Starting at the line that contains "brown bottle: 6 -> 3", retype each line to the end of the listing below. Include both ends, but not the pictures.

= Beginning of Section =

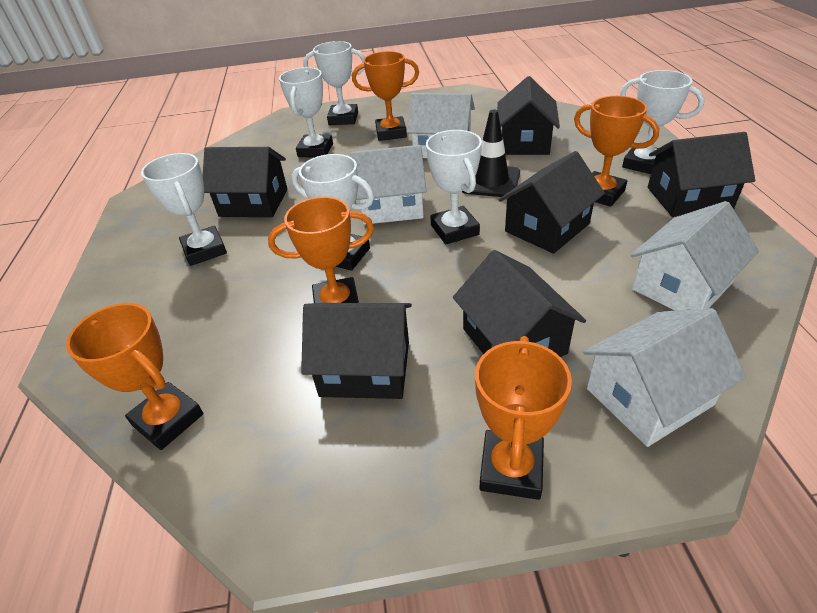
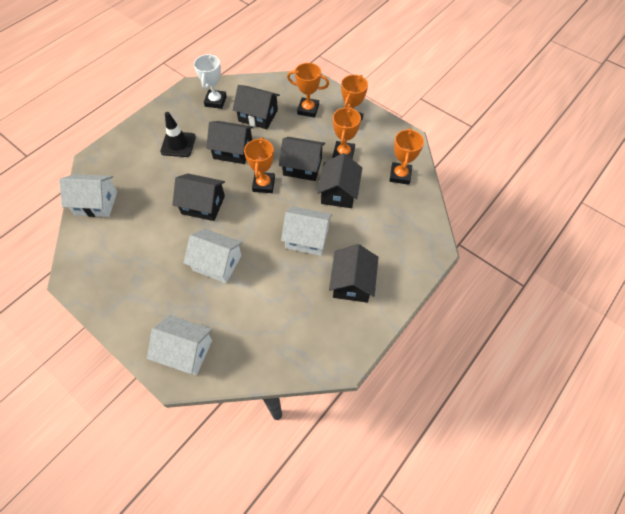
white trophy: 6 -> 1

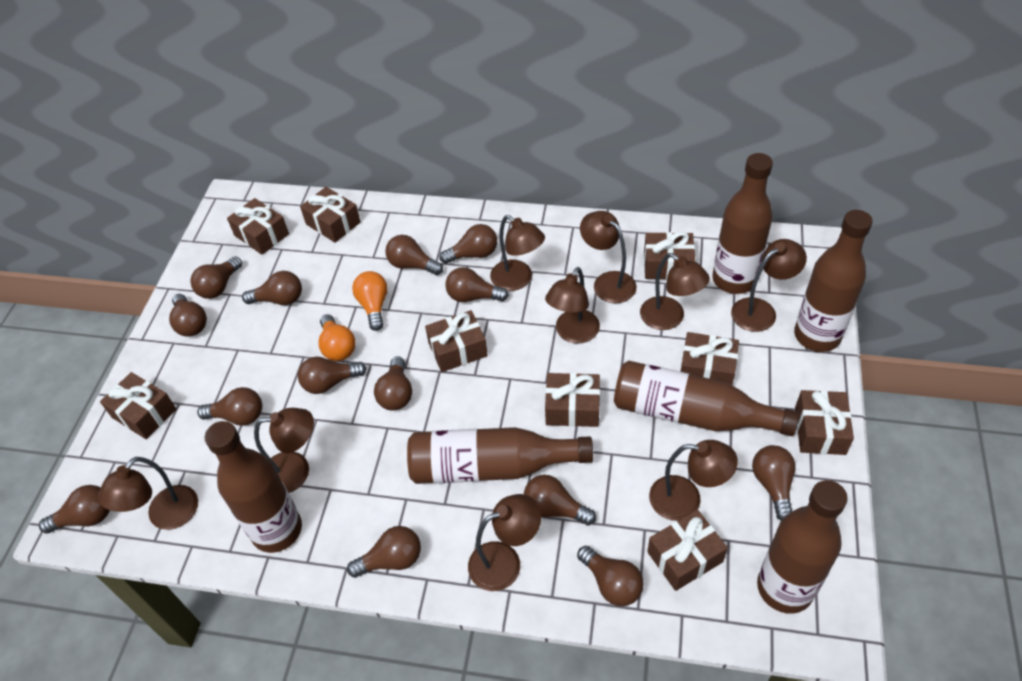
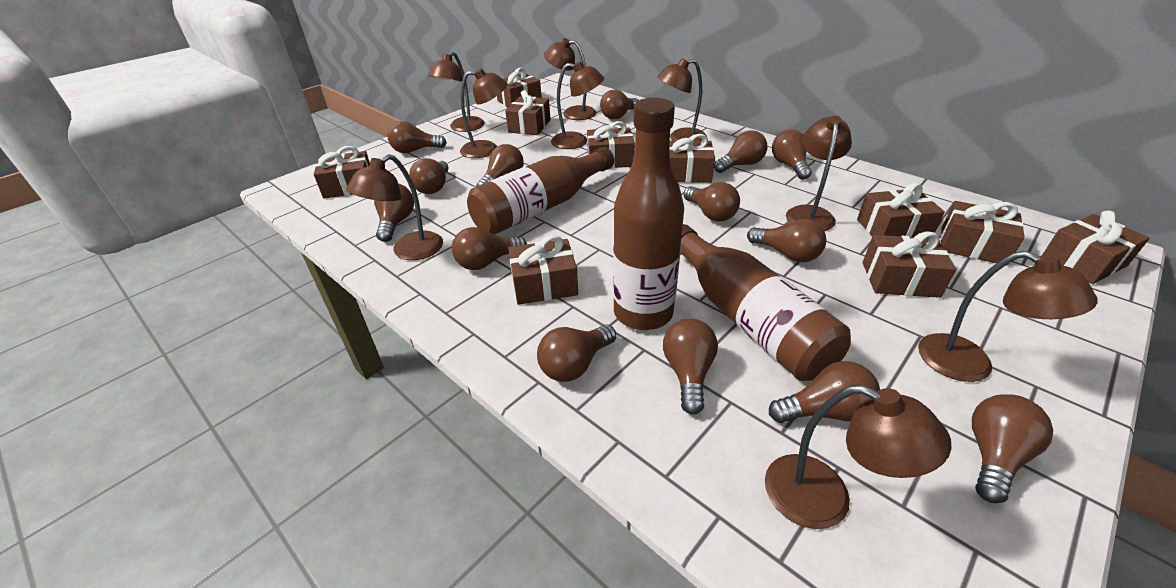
brown bottle: 6 -> 3
brown gift: 9 -> 10
orange light bulb: 2 -> 0

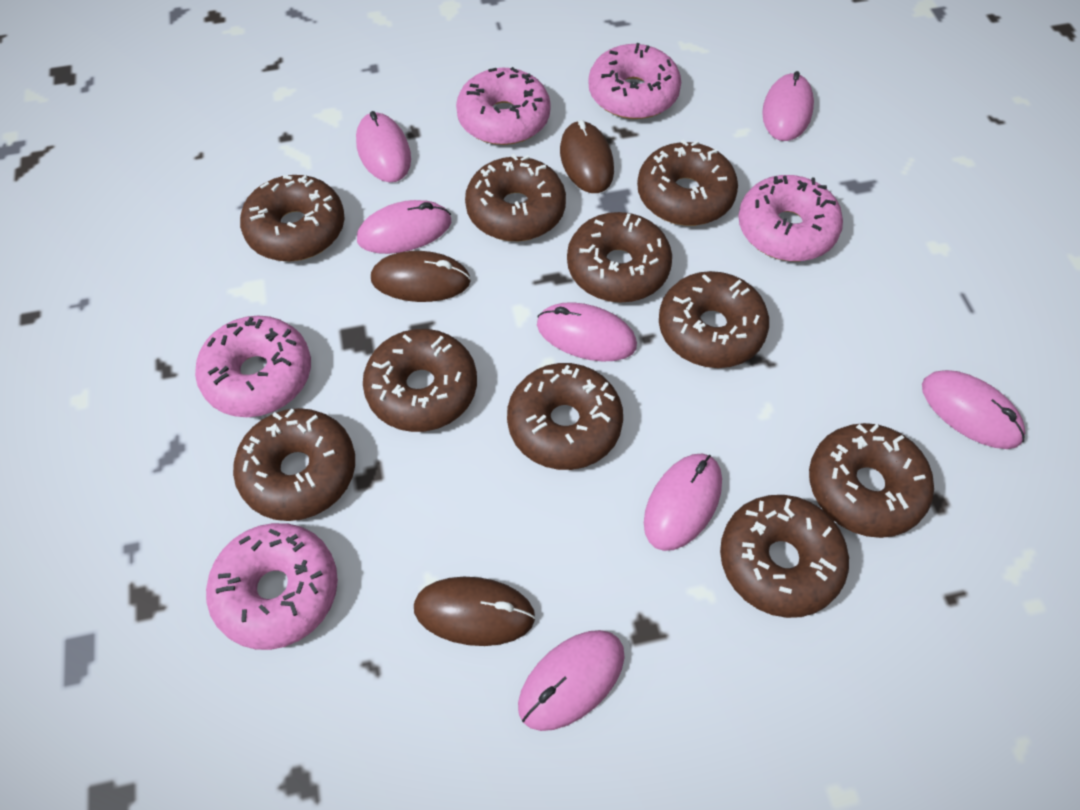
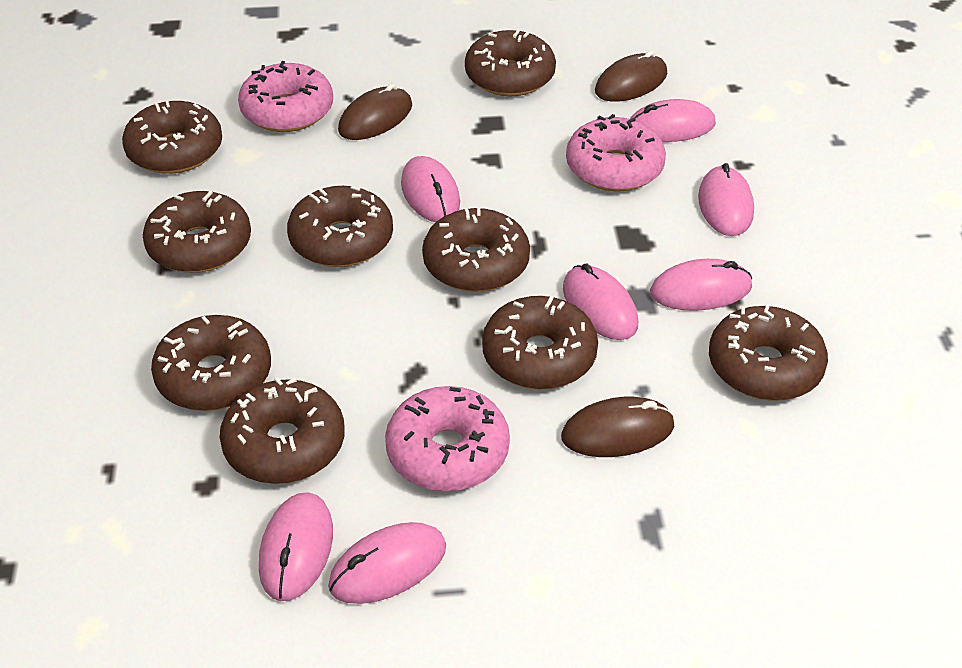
brown donut: 10 -> 9
pink donut: 5 -> 3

= End of Section =

__SOLVED PROBLEM__.
brown bottle: 6 -> 3
brown gift: 9 -> 10
orange light bulb: 2 -> 0

brown donut: 10 -> 9
pink donut: 5 -> 3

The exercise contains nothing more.